• **WHAT YOU NEED TO DO**
Please output only the lines that begin at the line with "blue fork [310,293,396,314]" and run through the end of the entries below, exactly as written. Drop all pictures.

• **Stored items**

= = = = = = =

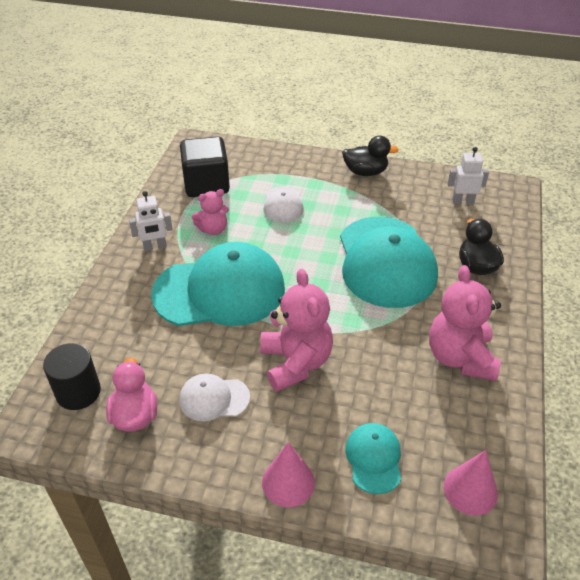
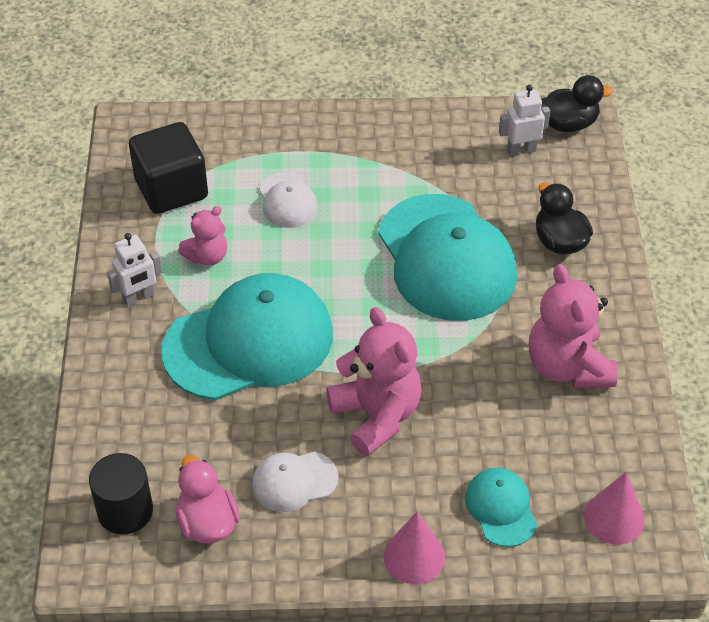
camera: 15 degrees left, 5 degrees up
black duck [342,136,399,176] -> black duck moved to [541,75,614,132]

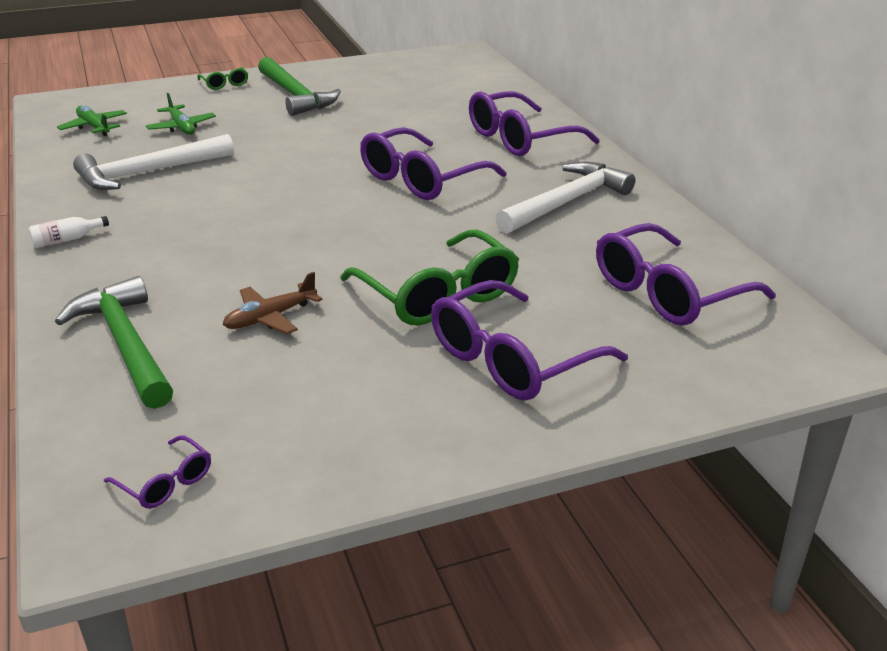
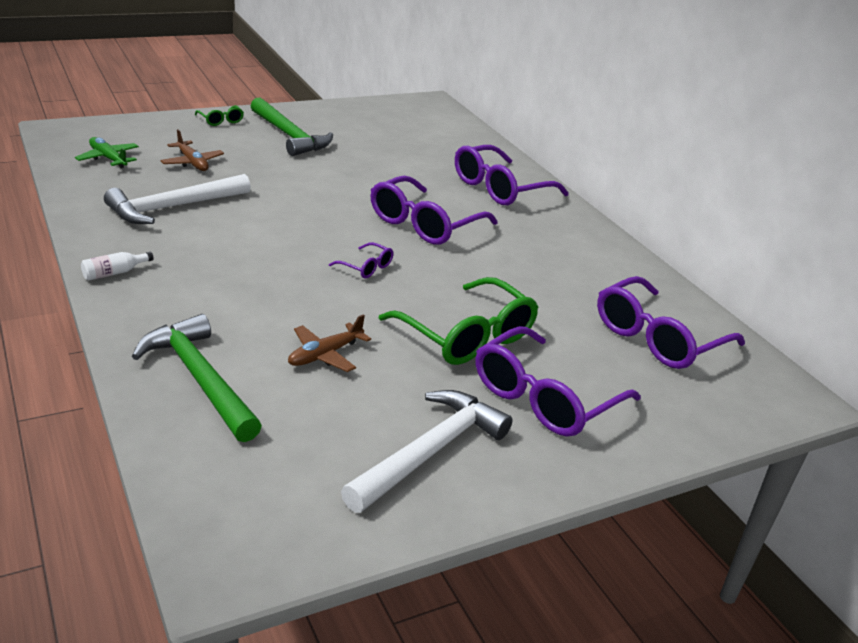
camera: 10 degrees left, 0 degrees up
purple glasses [104,435,211,509] -> purple glasses moved to [329,242,393,278]
green plane [146,93,216,135] -> brown plane [160,129,224,171]
white hammer [495,162,635,234] -> white hammer moved to [341,390,513,513]

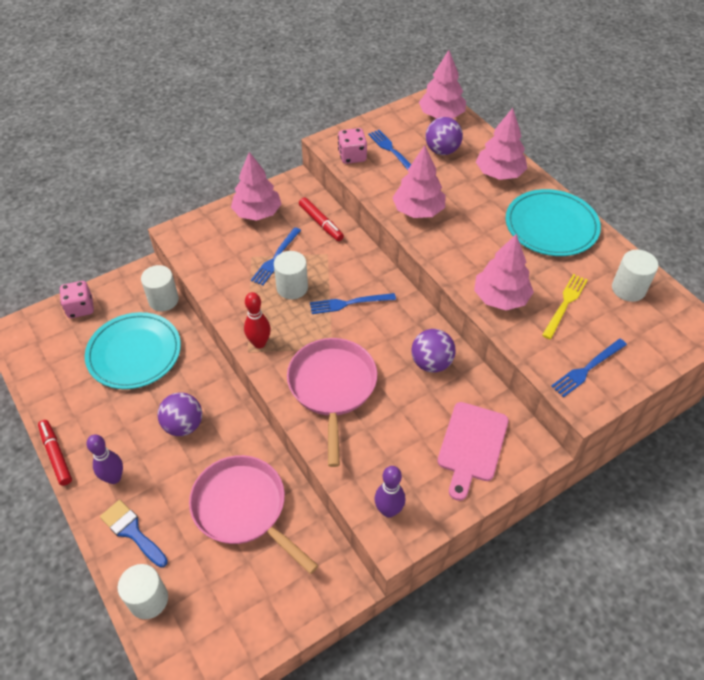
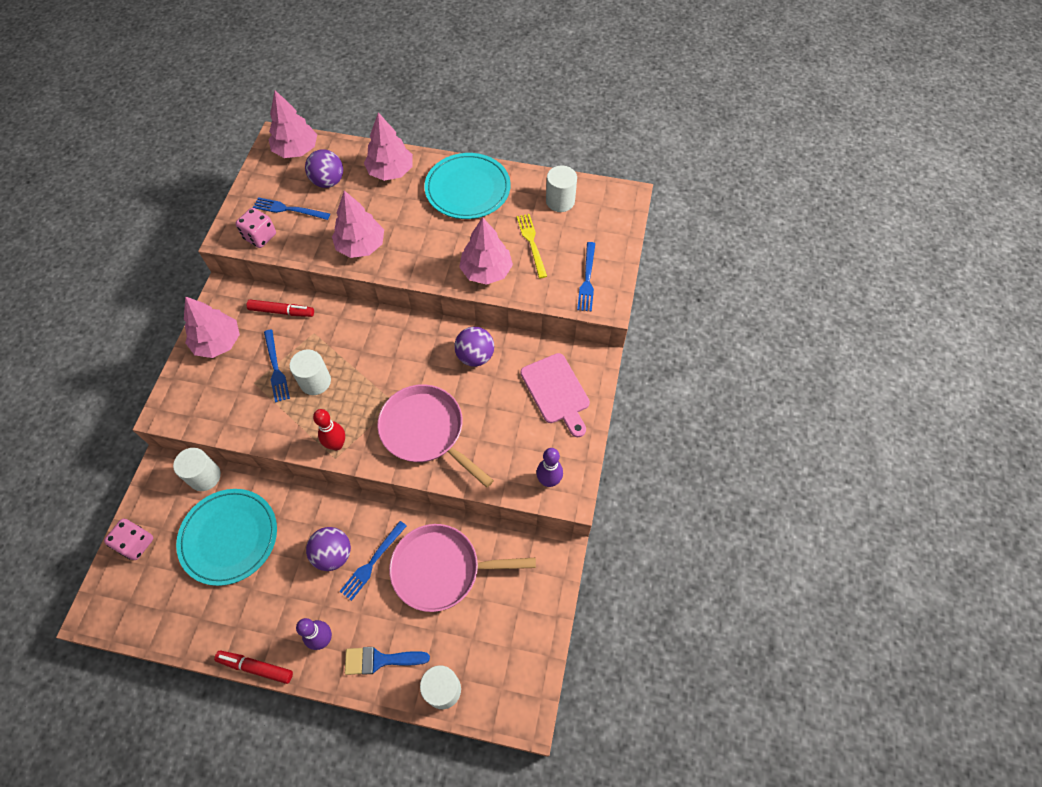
camera: 45 degrees left, 10 degrees up
blue fork [310,293,396,314] -> blue fork moved to [339,521,407,601]

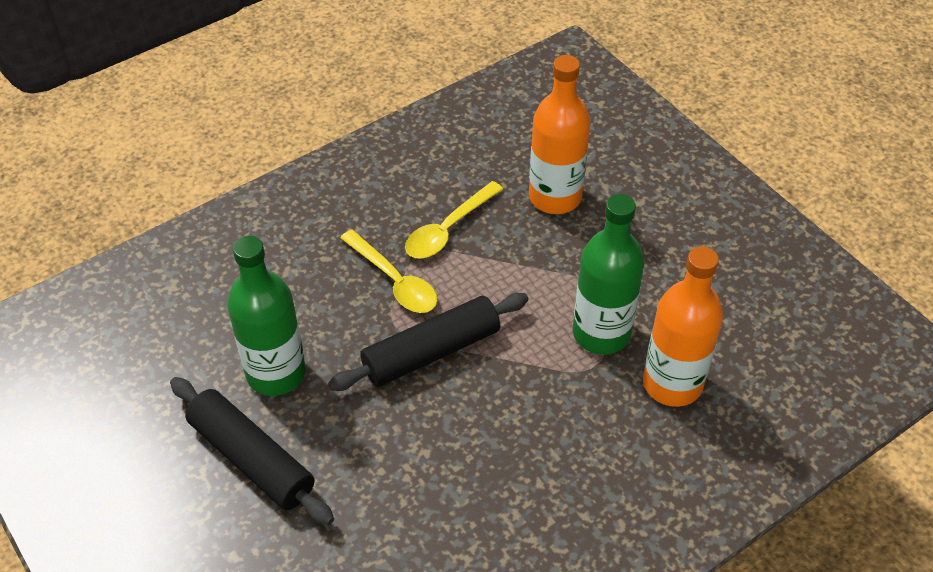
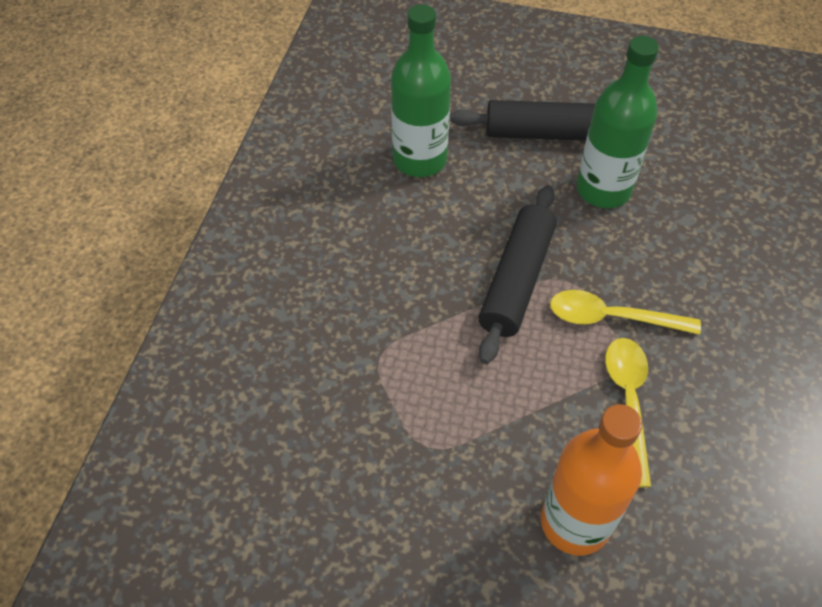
camera: 140 degrees right, 5 degrees up
green bottle [573,194,644,355] -> green bottle moved to [391,4,451,177]
orange bottle [643,246,723,407] -> none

= = = = = = =

• **EXPECTED ANSWER**
blue fork [310,293,396,314] -> blue fork moved to [339,521,407,601]

camera: 140 degrees right, 5 degrees up
green bottle [573,194,644,355] -> green bottle moved to [391,4,451,177]
orange bottle [643,246,723,407] -> none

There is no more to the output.